Filter the records below and copy every line containing the word "blue".

(Recorded data)
+---+

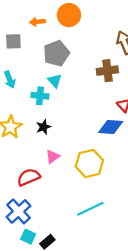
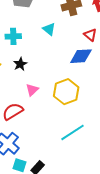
cyan triangle: (55, 81) -> (49, 29), moved

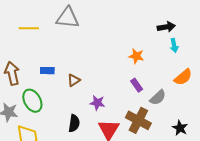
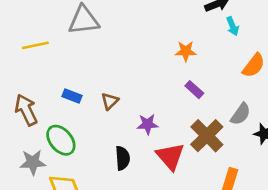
blue rectangle: (47, 71) -> (72, 96), turned 32
gray semicircle: (158, 98) -> (241, 114), moved
brown cross: (138, 120) -> (207, 136), turned 30

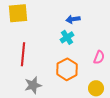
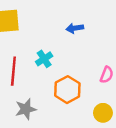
cyan cross: (67, 37) -> (44, 59), moved

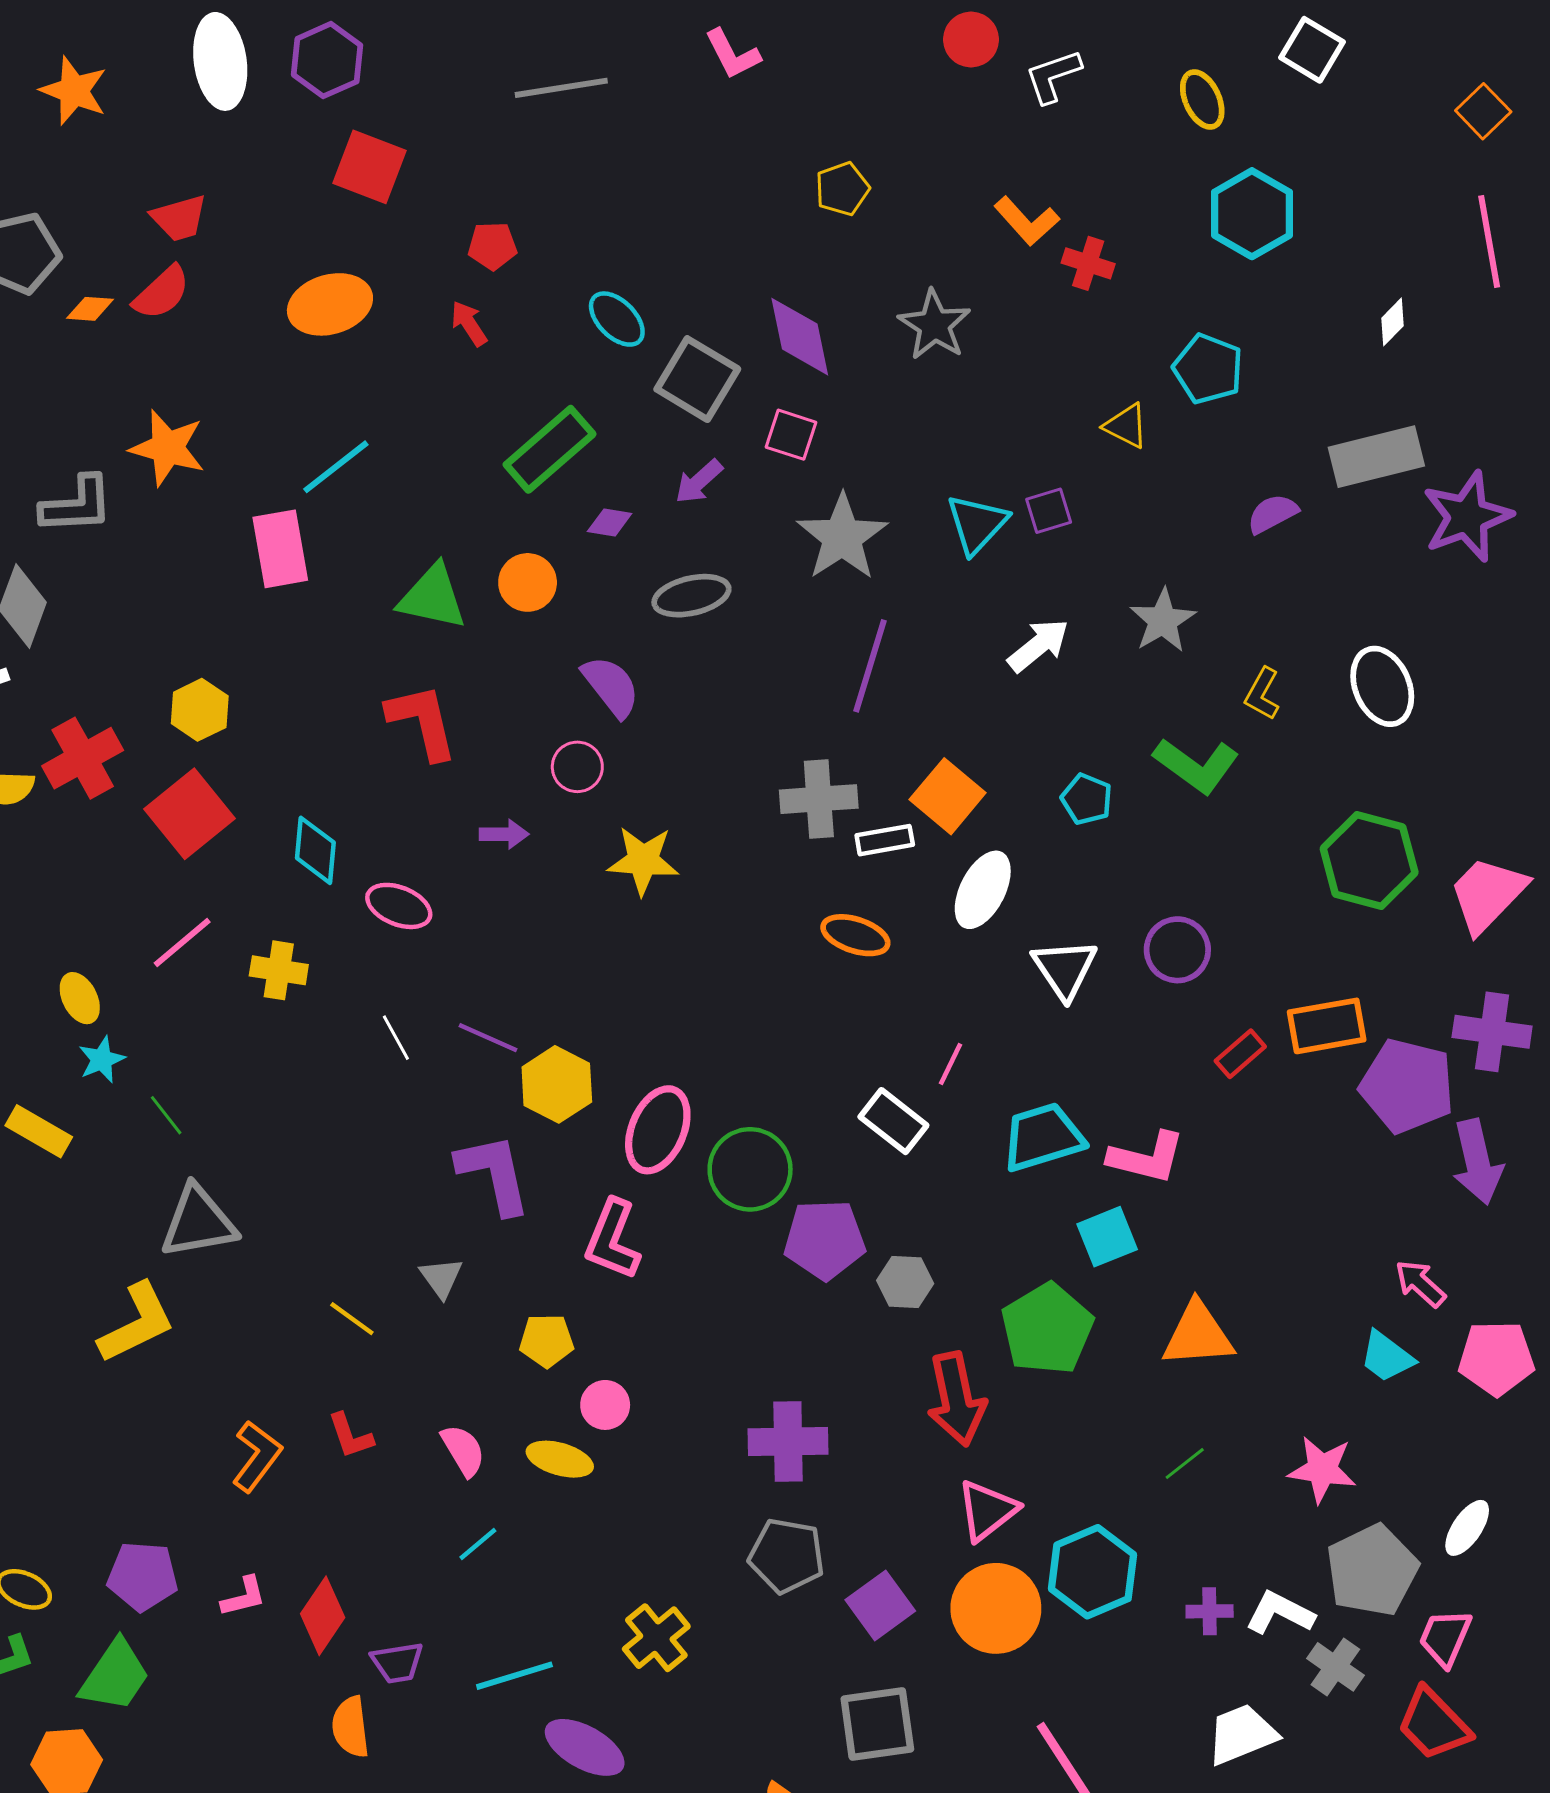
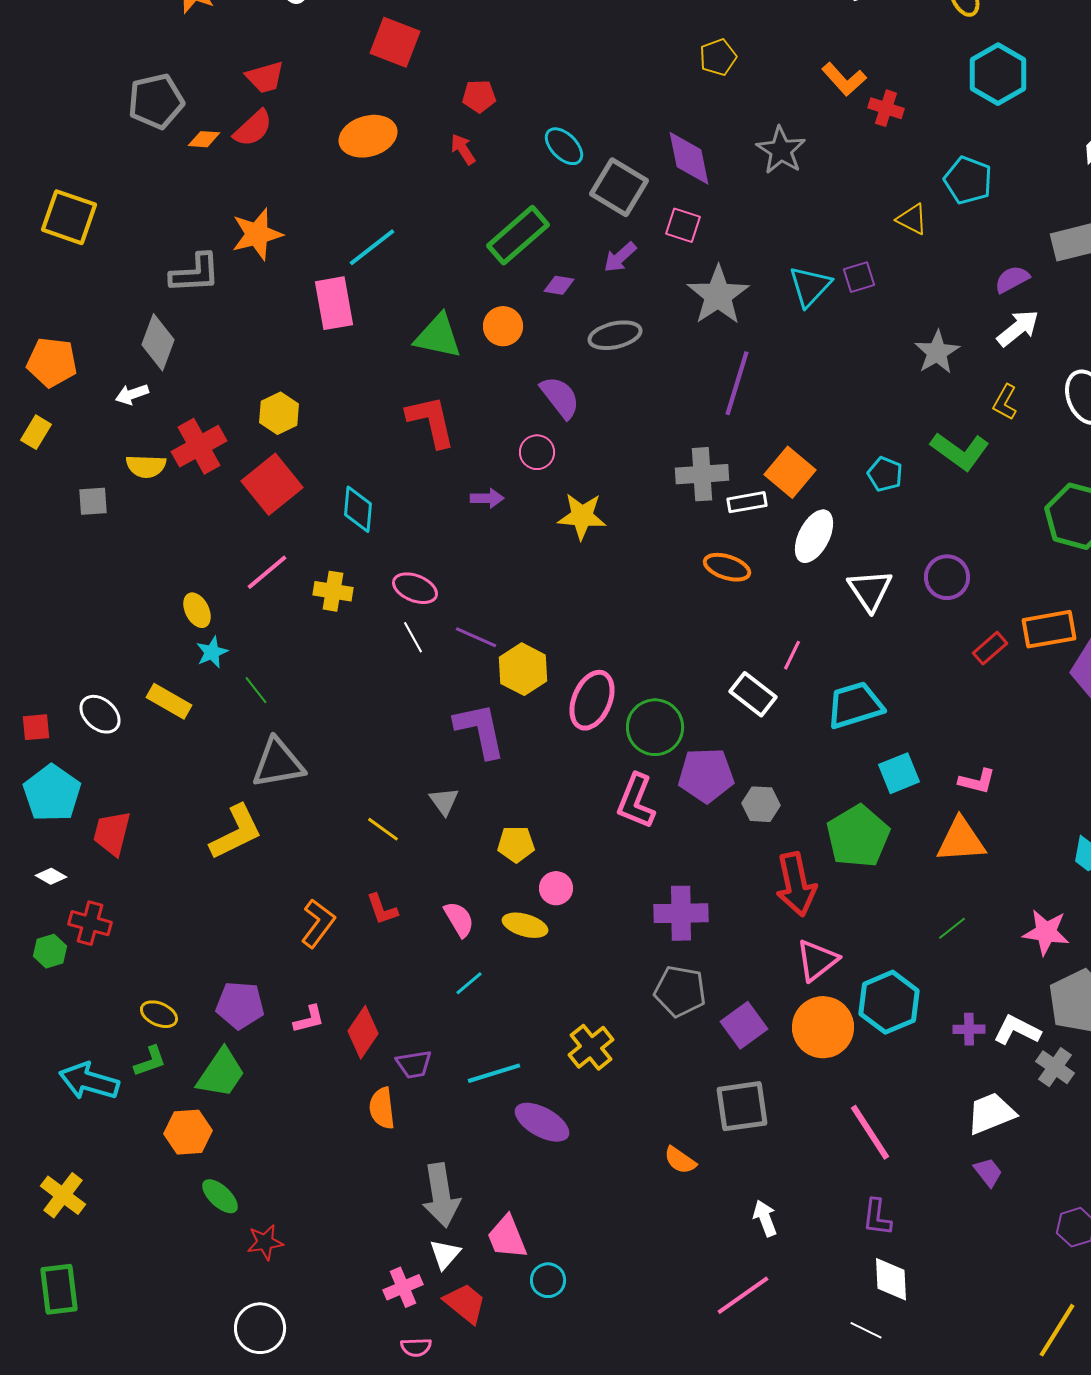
orange star: (168, 448) -> (257, 234), turned -30
white arrow: (1038, 645) -> (1018, 328), moved
pink ellipse: (399, 906) -> (415, 588), moved
pink L-shape: (1147, 1158) -> (977, 781), moved, size x0.7
pink L-shape: (612, 1240) -> (636, 801), moved

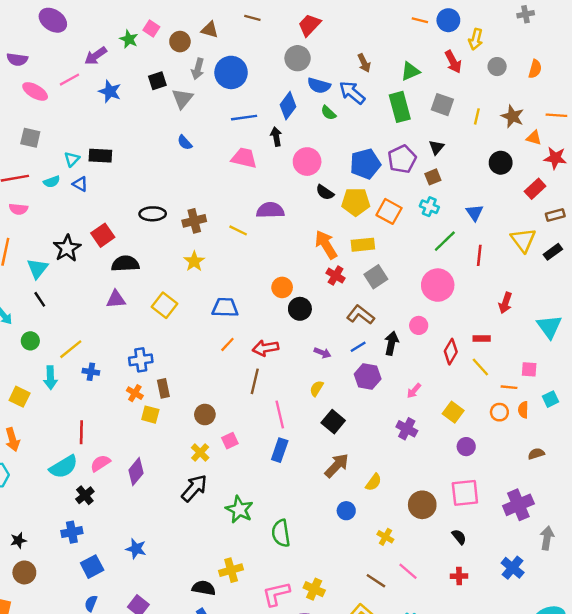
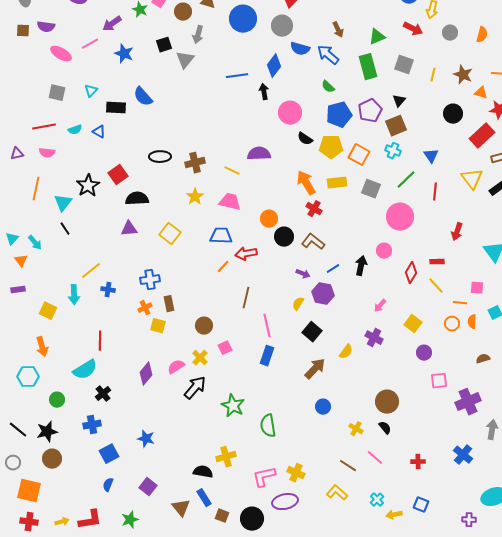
red arrow: (453, 62) -> (413, 29), turned -36
blue circle: (231, 72) -> (243, 19), moved
green semicircle: (328, 113) -> (328, 87), moved
blue semicircle: (185, 143) -> (143, 97), moved, size x1.5
pink trapezoid: (244, 158) -> (230, 202), moved
cyan triangle: (72, 159) -> (91, 91), moved
brown square: (433, 177) -> (396, 126), size x1.5
red rectangle: (535, 189) -> (482, 136), size x1.4
gray square: (376, 277) -> (371, 189), moved, turned -36
brown L-shape: (360, 315) -> (313, 242), moved
green circle: (30, 341) -> (57, 400), moved
red arrow: (265, 348) -> (246, 254), moved
purple hexagon: (368, 377) -> (323, 294), moved
orange cross: (135, 393) -> (145, 308), turned 32
pink semicircle: (100, 463) -> (176, 367), moved
yellow semicircle: (374, 482) -> (346, 352), moved
pink square: (465, 493) -> (439, 381), moved, size x0.7
black semicircle: (459, 537) -> (385, 428), moved
black star: (18, 540) -> (47, 432), size x1.5

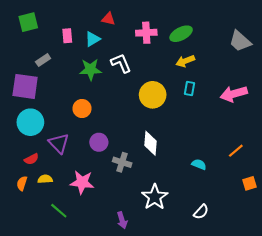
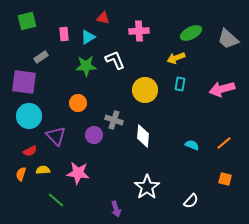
green ellipse: (181, 34) -> (191, 33), moved
gray cross: (122, 162) -> (114, 120), moved
cyan semicircle: (199, 164) -> (192, 145), moved
orange square: (250, 183) -> (225, 179), moved, turned 32

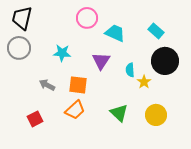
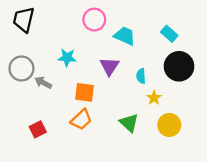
gray circle: (19, 48) -> (21, 68), moved
yellow star: (144, 82) -> (154, 98), moved
gray arrow: (47, 85) -> (43, 83), moved

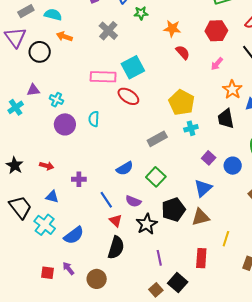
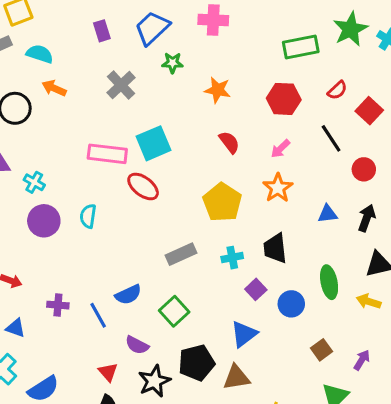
red semicircle: (183, 52) -> (229, 142), moved
orange star: (232, 90) -> (278, 188), moved
black trapezoid: (226, 119) -> (275, 248), moved
cyan cross: (191, 128) -> (232, 258), moved
blue line: (106, 200) -> (98, 315), moved

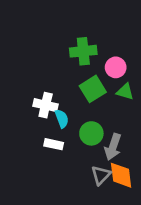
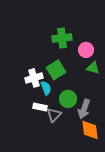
green square: (93, 89) -> (56, 70), moved
white cross: (46, 105) -> (34, 78), turned -30
gray triangle: (101, 175) -> (54, 115), moved

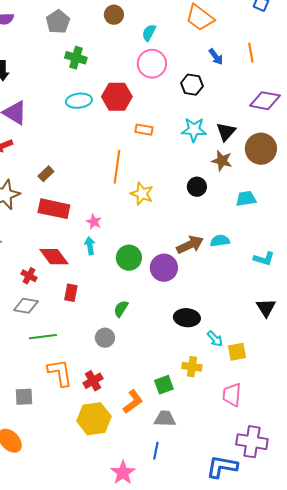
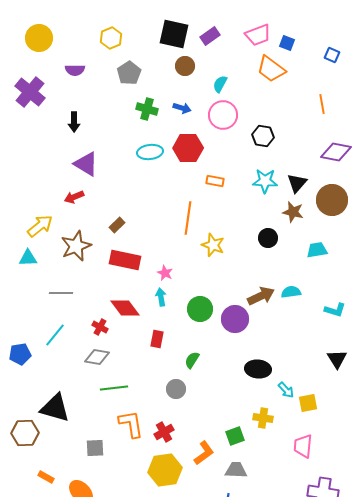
blue arrow: (216, 57) -> (182, 108), moved, turned -36
red rectangle: (71, 293) -> (157, 339), moved

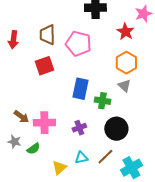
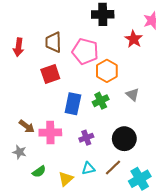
orange hexagon: (126, 63) -> (107, 71), moved
blue rectangle: (80, 89) -> (73, 104), moved
green cross: (102, 101) -> (101, 101), moved, turned -35
green semicircle: (33, 149) -> (39, 172), moved

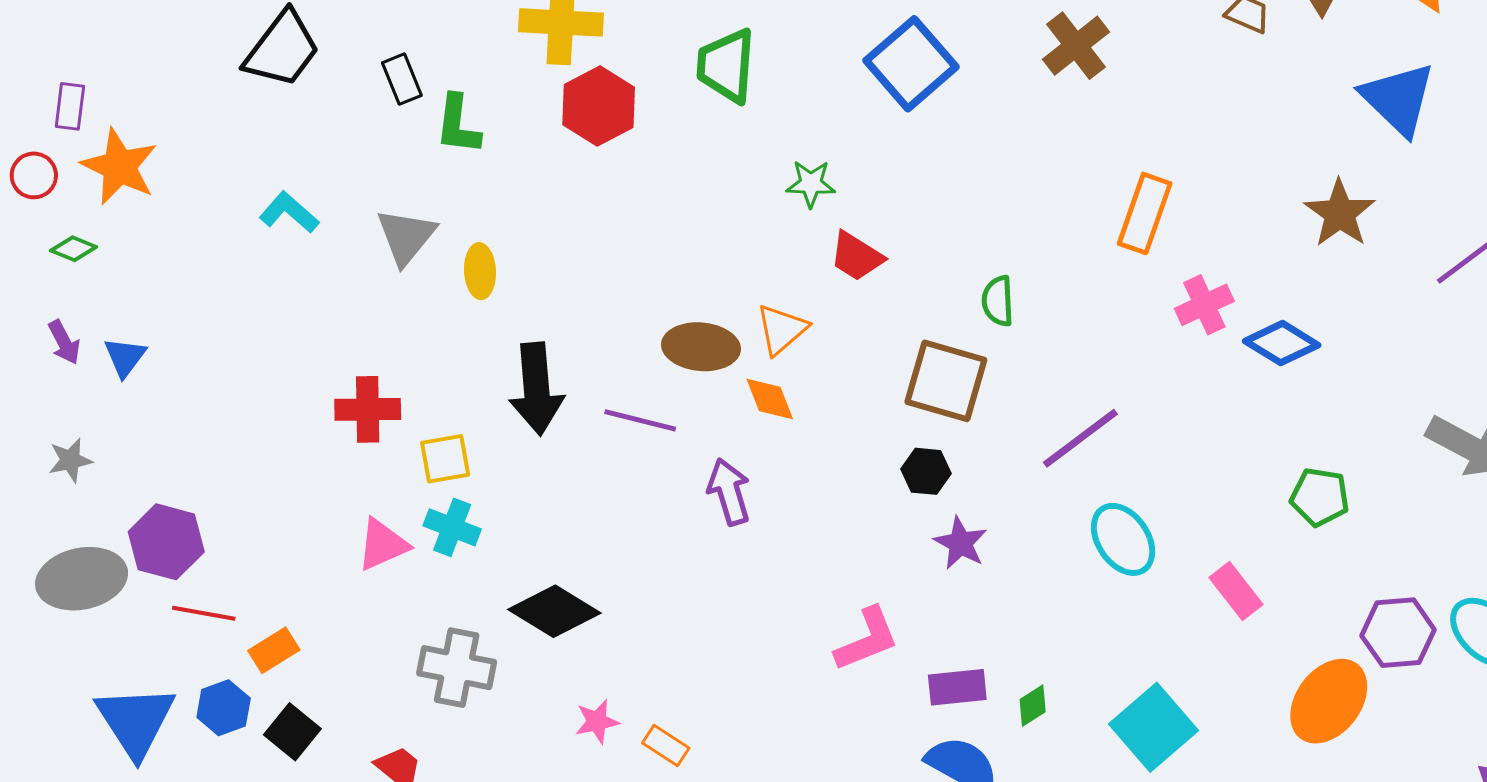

+---+

• Result of this task:
blue rectangle: (47, 71) -> (72, 96), turned 32
blue circle: (231, 72) -> (243, 19), moved
blue semicircle: (185, 143) -> (143, 97), moved, size x1.5
blue line: (106, 200) -> (98, 315), moved
blue arrow: (216, 57) -> (182, 108), moved, turned -36
blue rectangle: (80, 89) -> (73, 104), moved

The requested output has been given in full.